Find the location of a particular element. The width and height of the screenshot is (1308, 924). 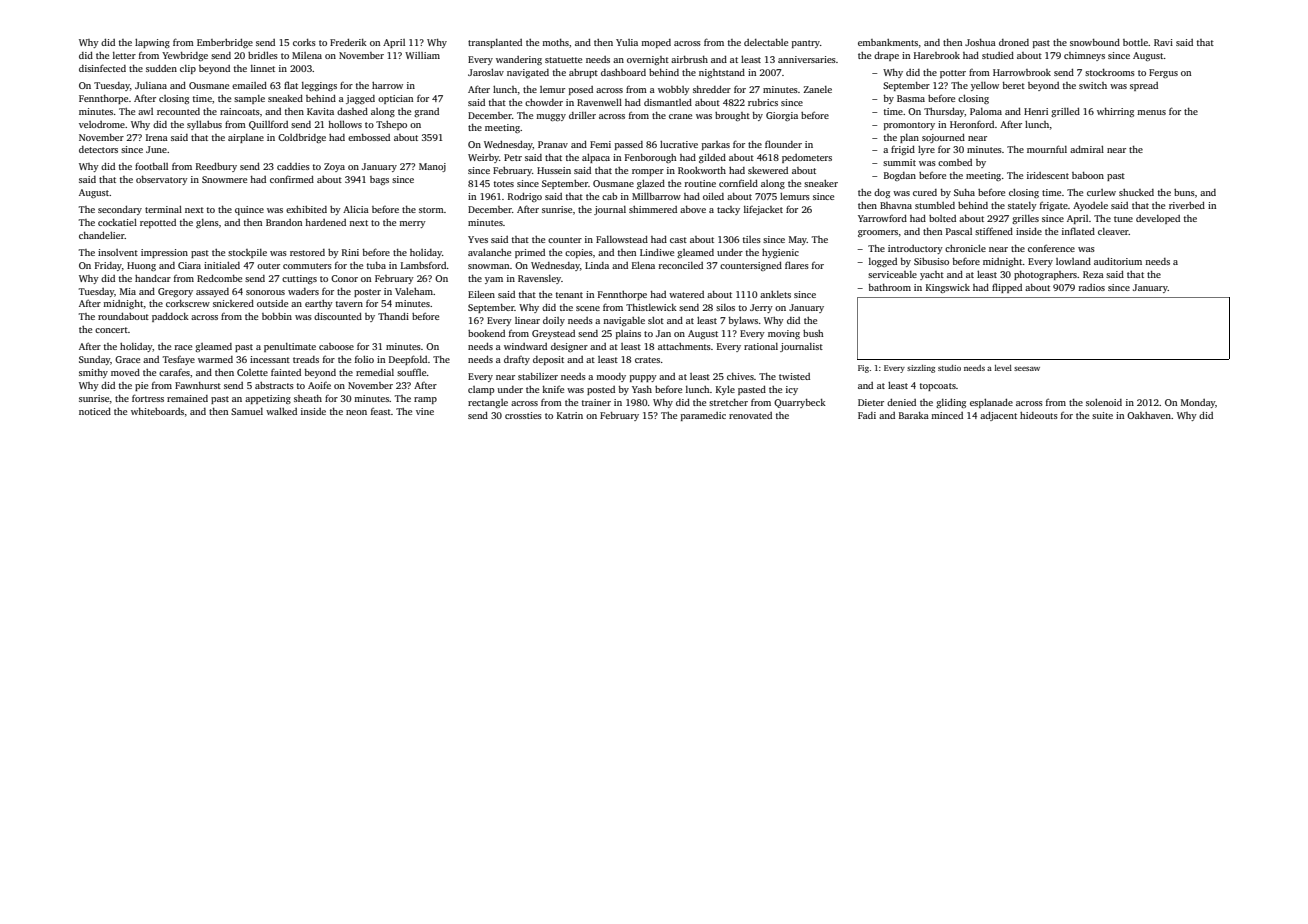

menus is located at coordinates (1151, 112).
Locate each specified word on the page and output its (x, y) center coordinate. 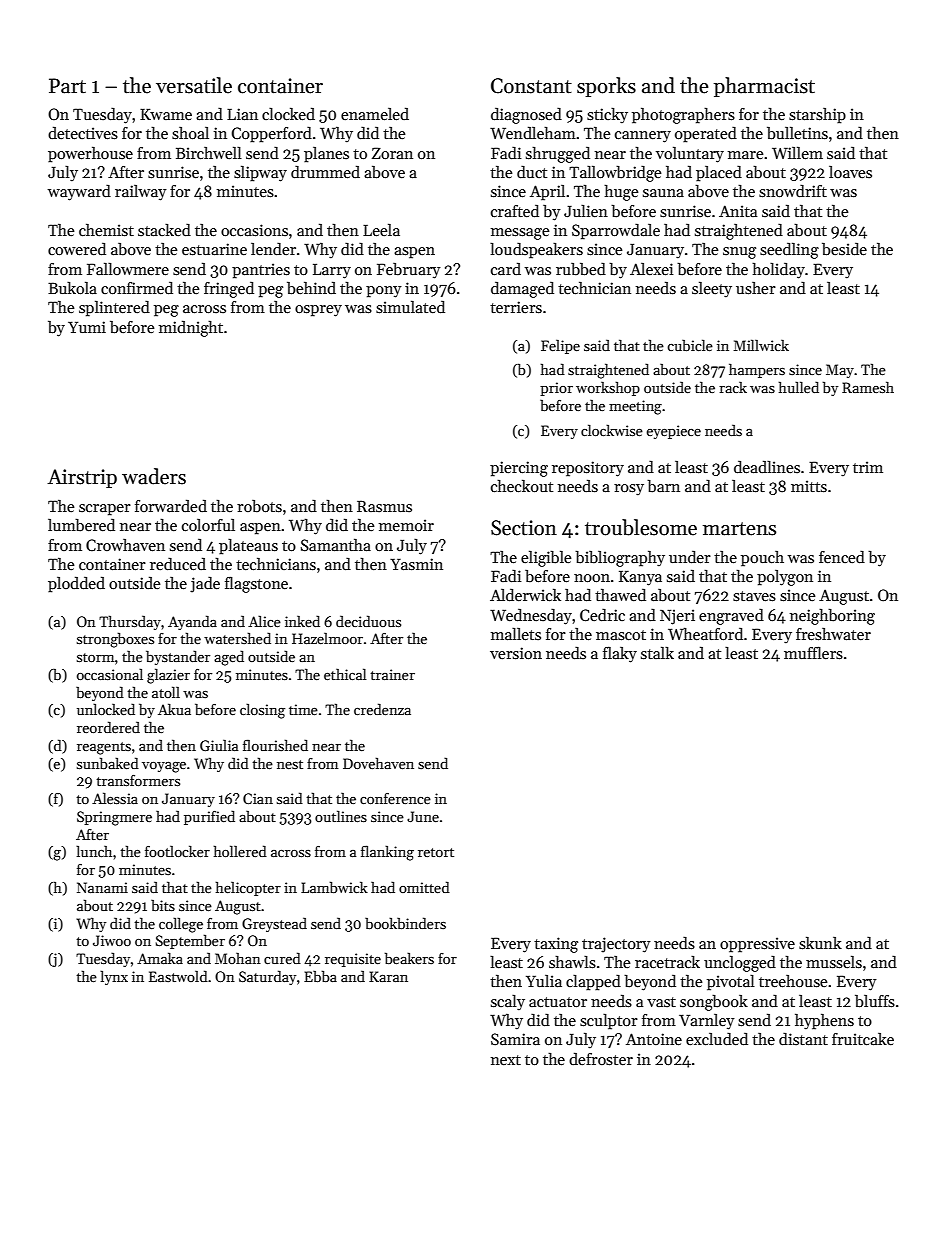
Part (67, 86)
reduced (178, 564)
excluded (717, 1038)
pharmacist (764, 87)
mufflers (813, 653)
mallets (516, 634)
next (506, 1060)
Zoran (392, 153)
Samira (515, 1039)
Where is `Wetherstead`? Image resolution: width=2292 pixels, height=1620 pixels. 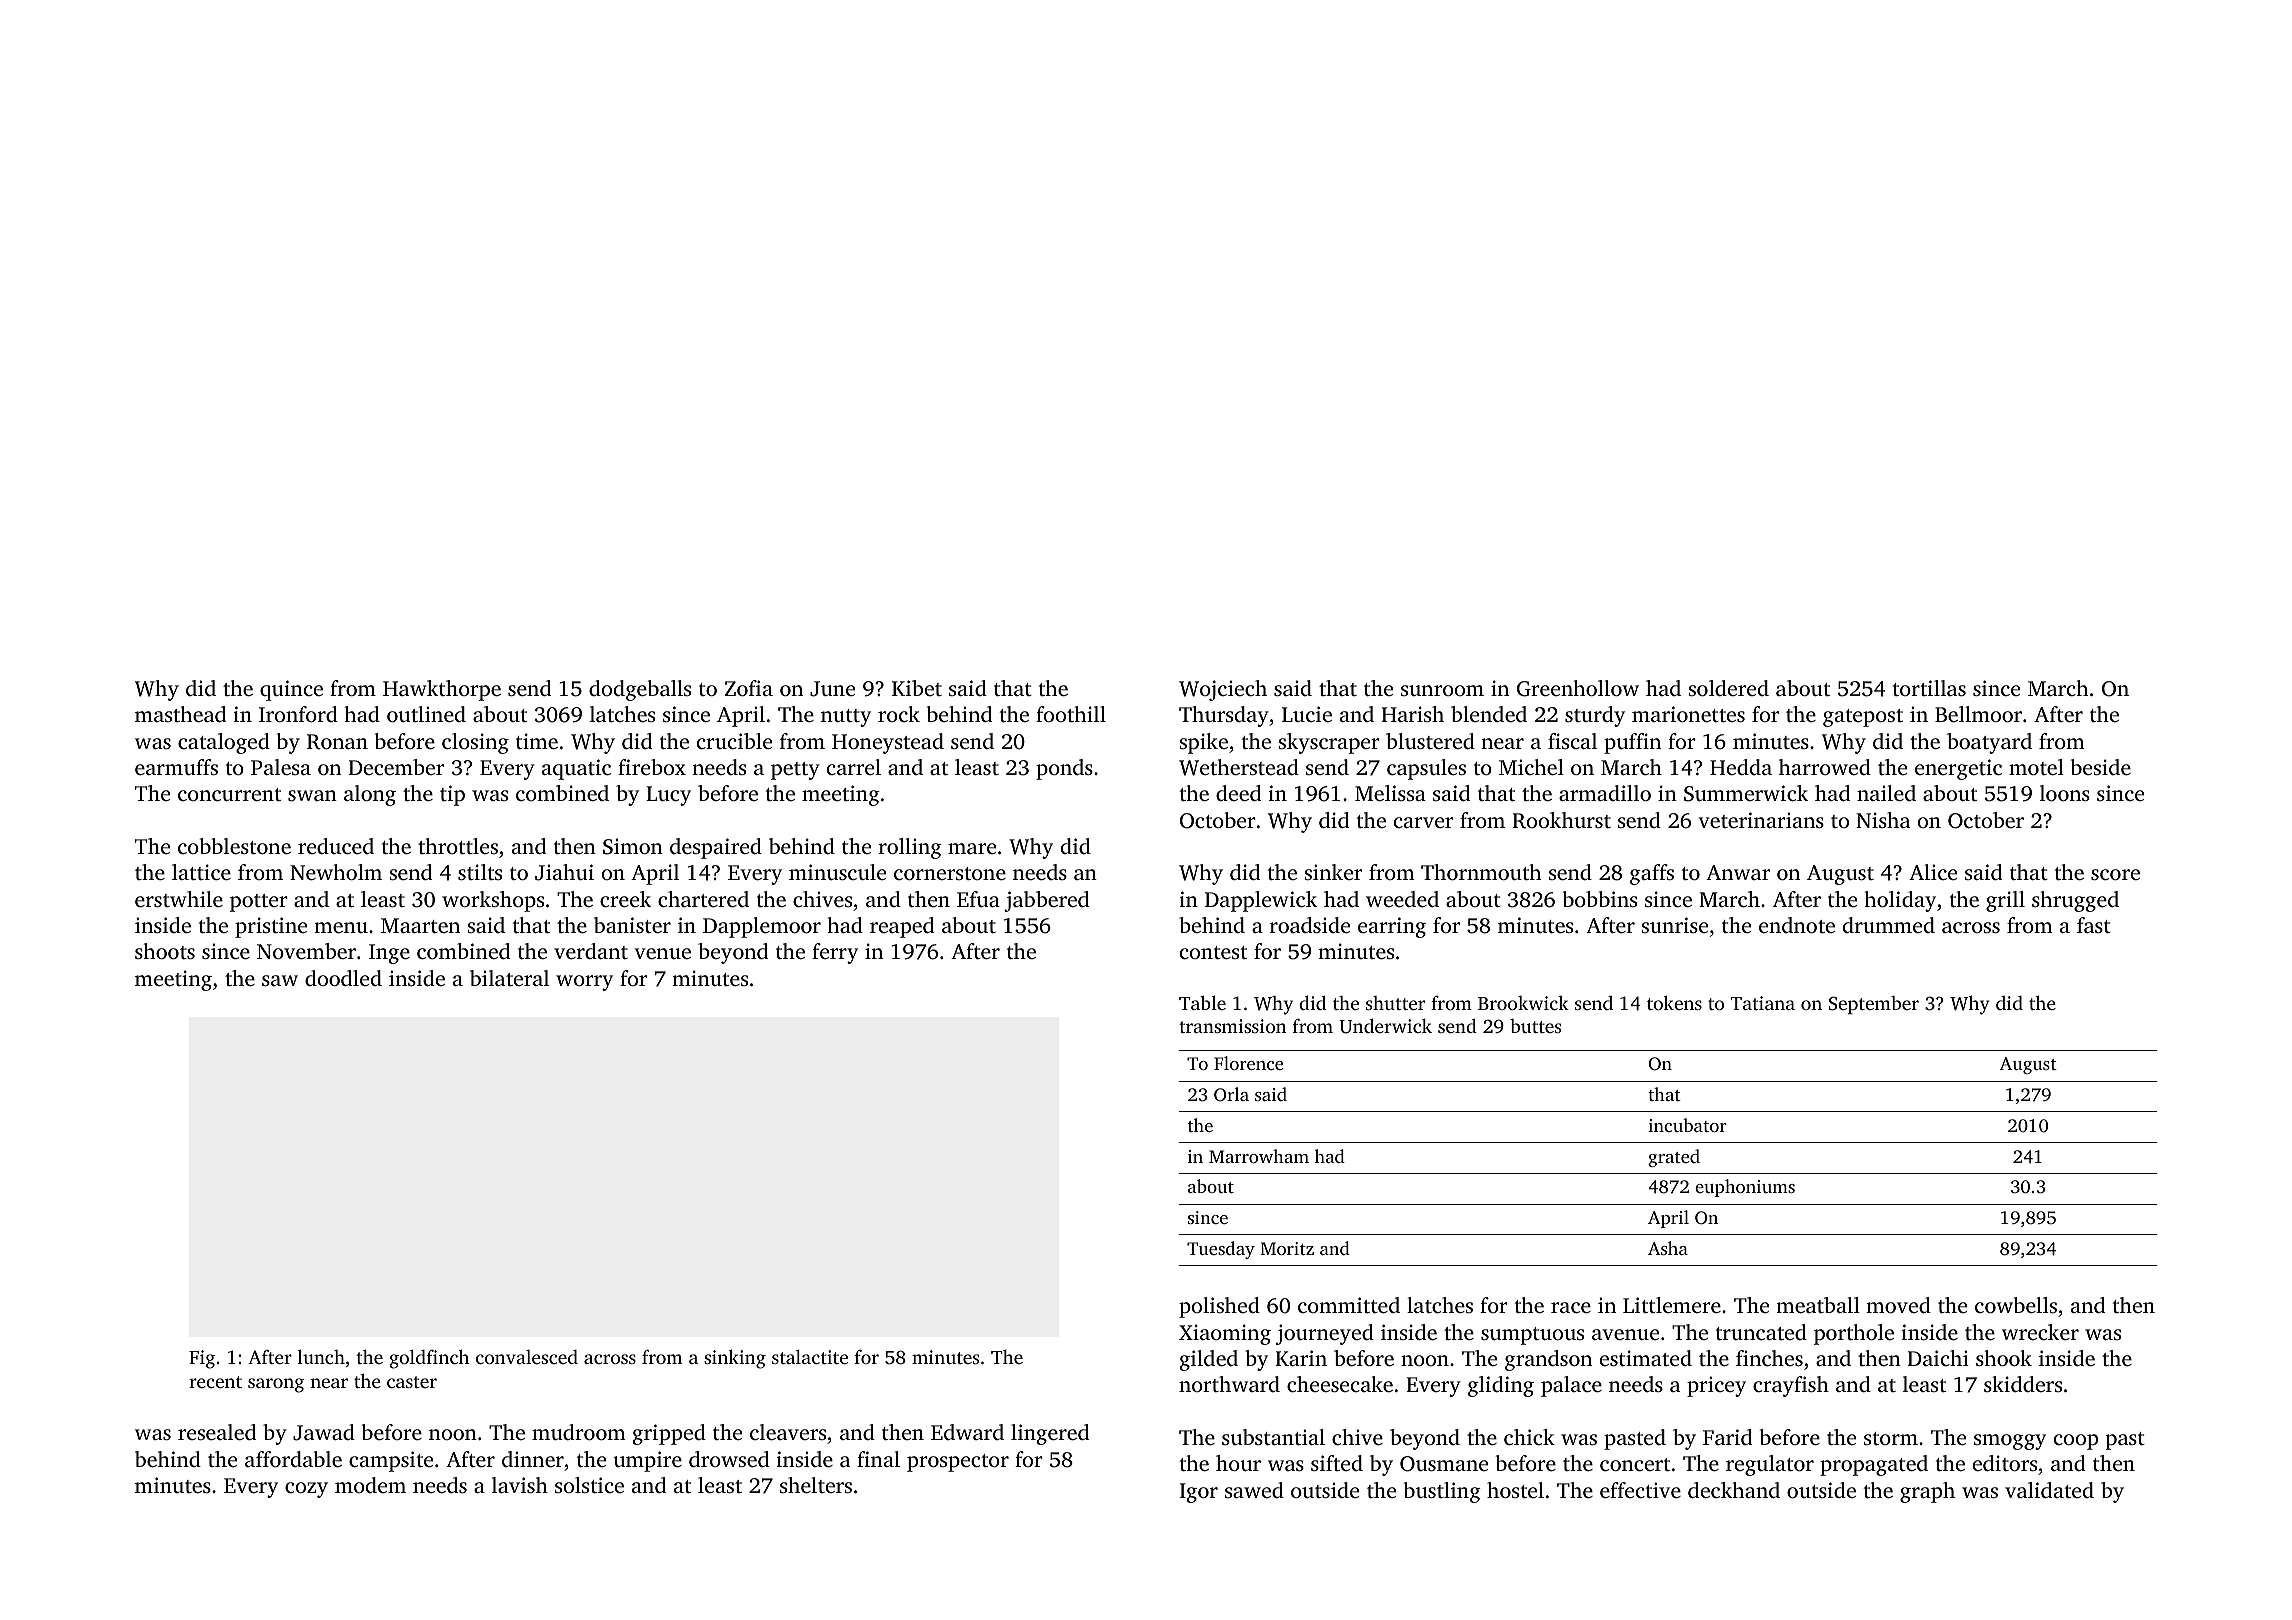
Wetherstead is located at coordinates (1239, 767).
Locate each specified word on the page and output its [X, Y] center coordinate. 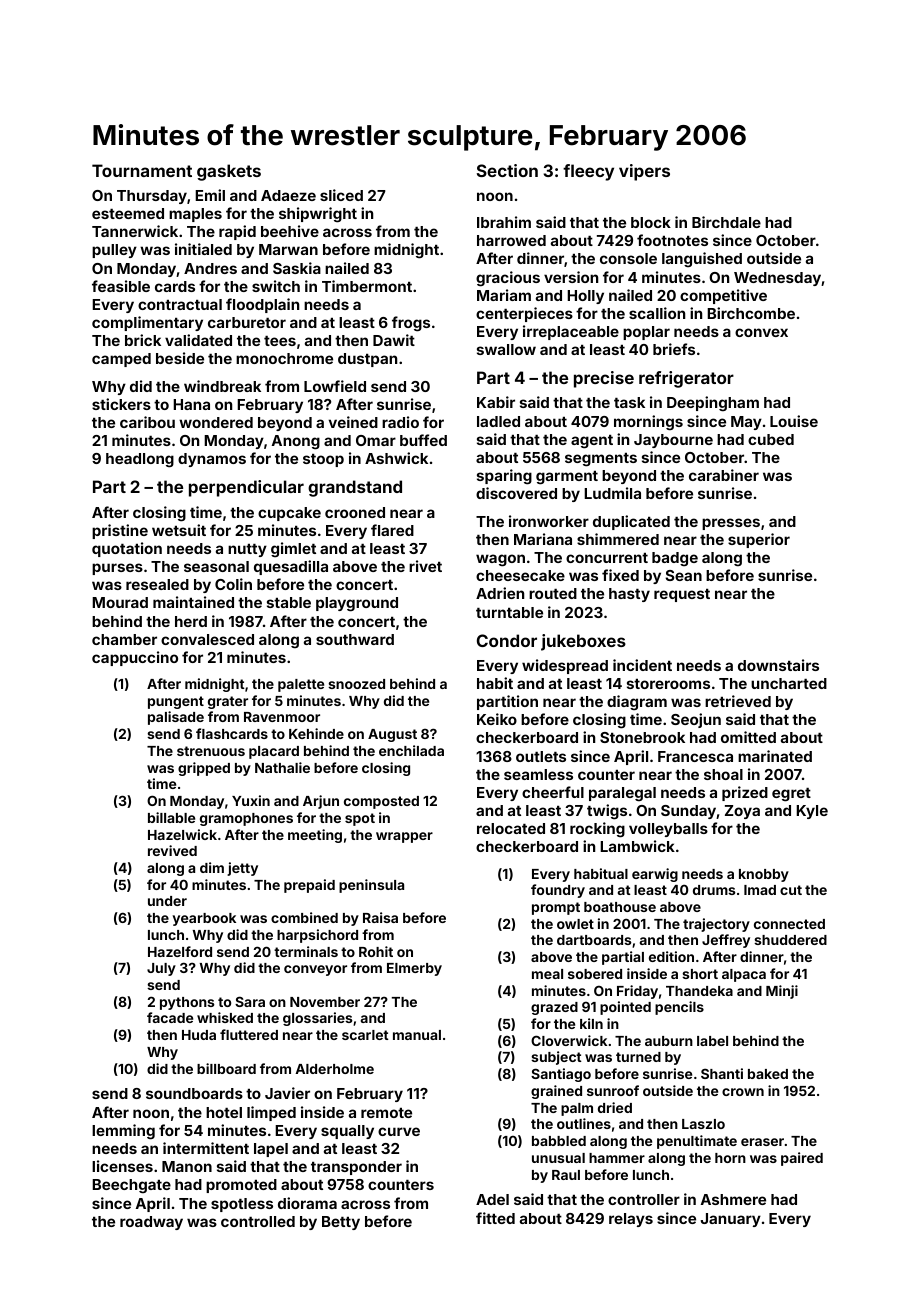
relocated [511, 828]
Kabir [496, 402]
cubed [771, 439]
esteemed [128, 213]
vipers [644, 172]
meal [547, 974]
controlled [258, 1221]
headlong [140, 460]
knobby [764, 875]
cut [791, 890]
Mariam [504, 295]
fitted [495, 1218]
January [731, 1220]
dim [212, 867]
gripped [204, 769]
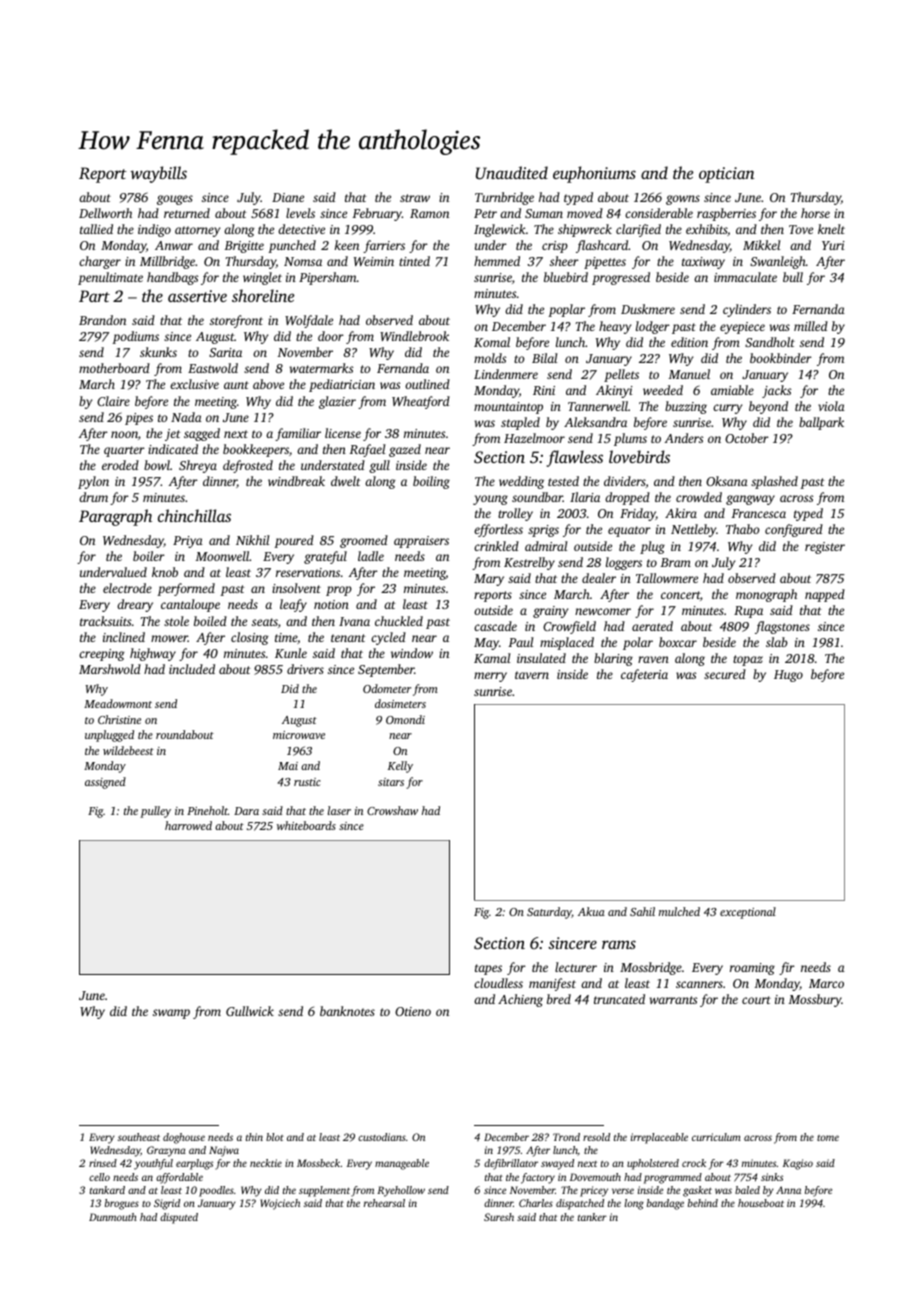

- TASK OBJECTIVE
Update all of the data above by replacing "specified word" with "listed word" wherever it appears, keeping everything else the same. Leave the pictures out.

- EXPECTED OUTPUT
Find the location of a particular element. The width and height of the screenshot is (1308, 924). 

menus is located at coordinates (1151, 112).
Locate each listed word on the page and output its (x, y) center coordinate. 
Part (67, 86)
reduced (178, 564)
excluded (717, 1038)
pharmacist (764, 87)
mufflers (813, 653)
mallets (516, 634)
next (506, 1060)
Zoran (392, 153)
Samira (515, 1039)
Where is `Wetherstead`? Image resolution: width=2292 pixels, height=1620 pixels. 
Wetherstead is located at coordinates (1239, 767).
Locate each listed word on the page and output its [X, Y] center coordinate. 
relocated [511, 828]
Kabir [496, 402]
cubed [771, 439]
esteemed [128, 213]
vipers [644, 172]
meal [547, 974]
controlled [258, 1221]
headlong [140, 460]
knobby [764, 875]
cut [791, 890]
Mariam [504, 295]
fitted [495, 1218]
January [731, 1220]
dim [212, 867]
gripped [204, 769]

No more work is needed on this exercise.